◆ **Task to carry out**: Only lines with the string "degrees" matter here; gather them from the material below.
** Opening Data to process block **
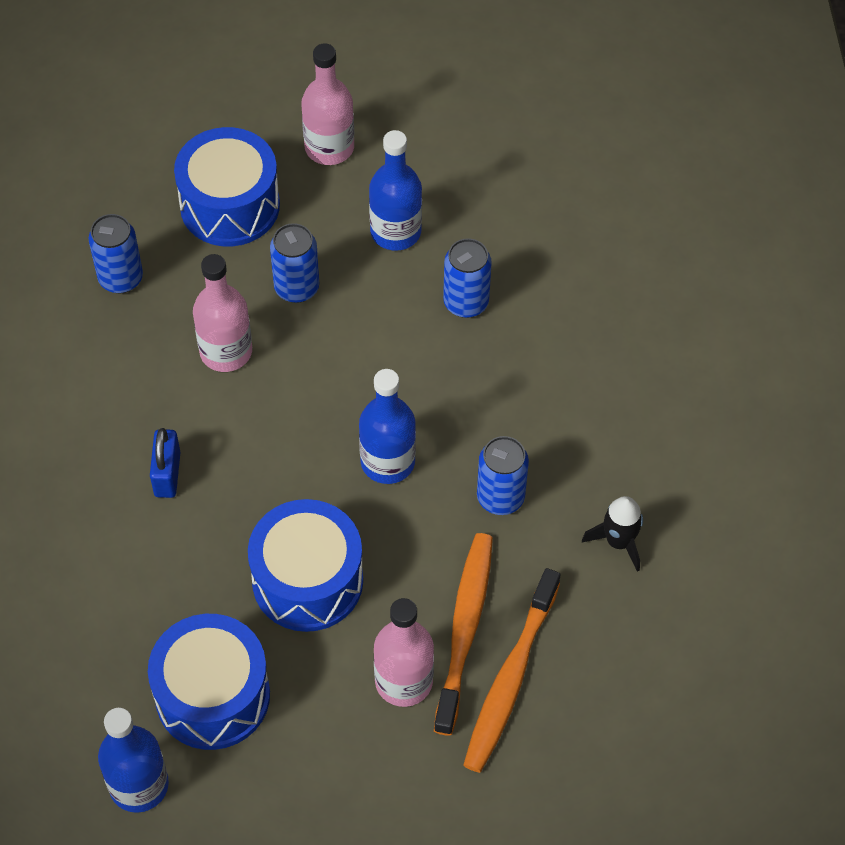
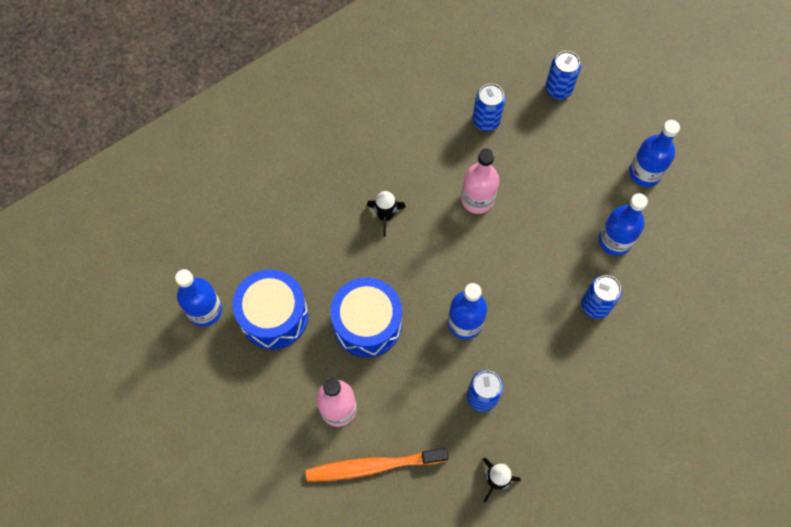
camera: 60 degrees right, 10 degrees up
(167, 474) = (385, 216): blue padlock -> black rocket
(230, 205) = (569, 145): blue drum -> none
(296, 287) = (541, 211): blue can -> blue can (558, 89)
(329, 147) = (645, 173): pink bottle -> blue bottle
(464, 629) = (388, 424): orange toothbrush -> none

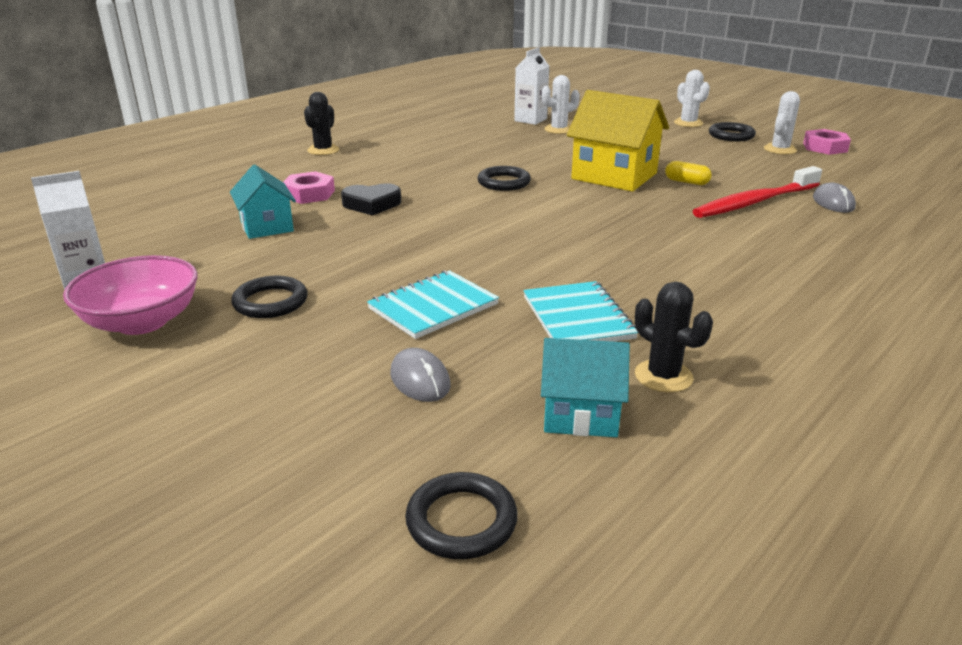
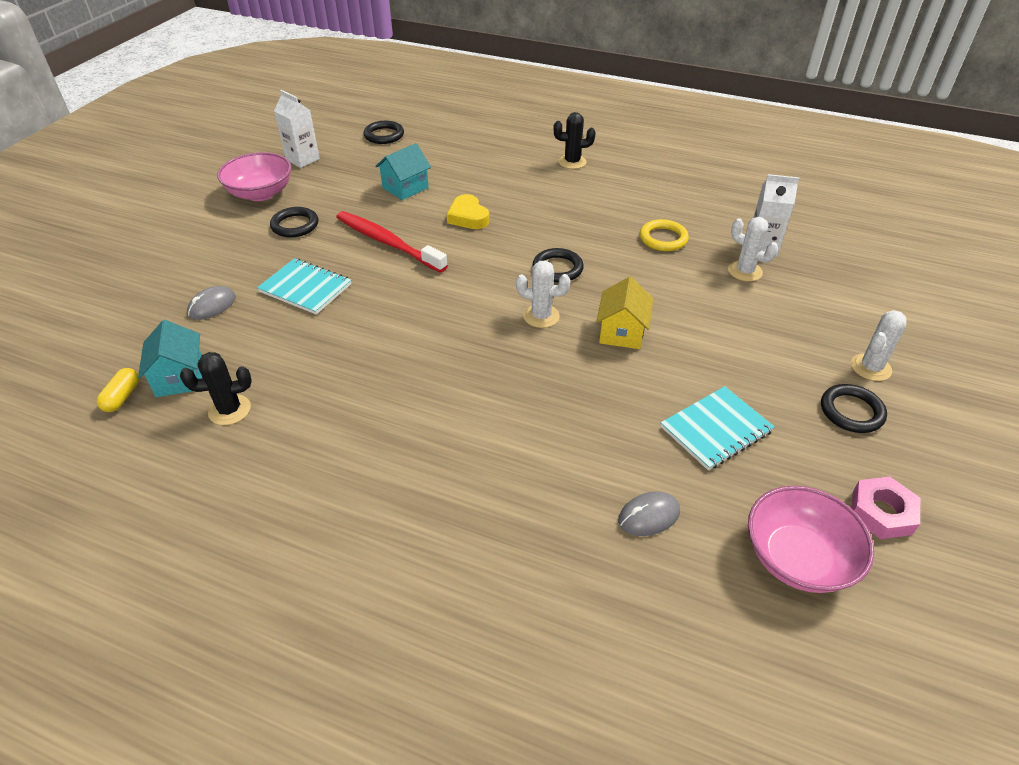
camera: 70 degrees right, 15 degrees up
(309, 194) = (473, 185): pink nut -> none
(372, 204) = (468, 217): black heart -> yellow heart
(461, 521) = (82, 352): black ring -> black ring (384, 135)
(491, 143) = (663, 238): none -> yellow ring
(578, 317) = (306, 356): turquoise notebook -> turquoise notebook (716, 429)
(614, 176) = (621, 332): yellow house -> yellow house, size x0.60
(663, 376) = (229, 410): black cactus -> black cactus turned 45 degrees clockwise
(686, 182) = (639, 386): yellow capsule -> yellow capsule (122, 397)
(755, 202) = (609, 445): red toothbrush -> red toothbrush (388, 243)
(780, 149) = (828, 462): white cactus -> white cactus (541, 316)
(867, 172) = (797, 558): none -> pink bowl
** Closing Data to process block **
◆ **Result of this task**:
camera: 60 degrees right, 10 degrees up
camera: 70 degrees right, 15 degrees up
(663, 376) = (229, 410): black cactus -> black cactus turned 45 degrees clockwise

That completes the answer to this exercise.